Data records Start Marker

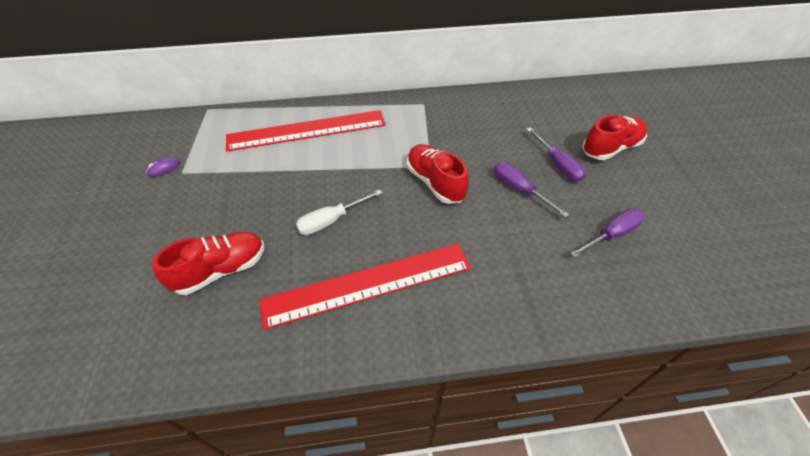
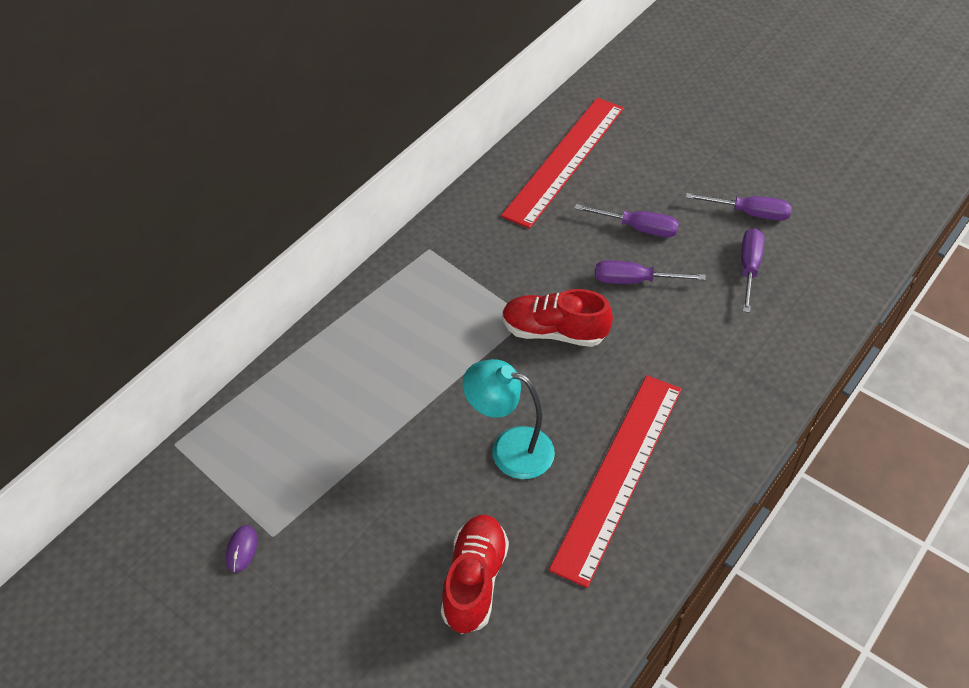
camera: 45 degrees left, 0 degrees up
(307, 130) = (343, 376): red ruler -> red ruler (565, 160)
(331, 220) = (509, 449): white screwdriver -> turquoise lamp
(610, 148) = (661, 175): red shoe -> none
(652, 204) = (749, 213): none -> purple screwdriver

Data records End Marker

Prompt: Find the line that contains "(331, 220) = (509, 449): white". Repeat it and every line after it, exactly as written, up to and including the last line of the records above.

Solution to the exercise:
(331, 220) = (509, 449): white screwdriver -> turquoise lamp
(610, 148) = (661, 175): red shoe -> none
(652, 204) = (749, 213): none -> purple screwdriver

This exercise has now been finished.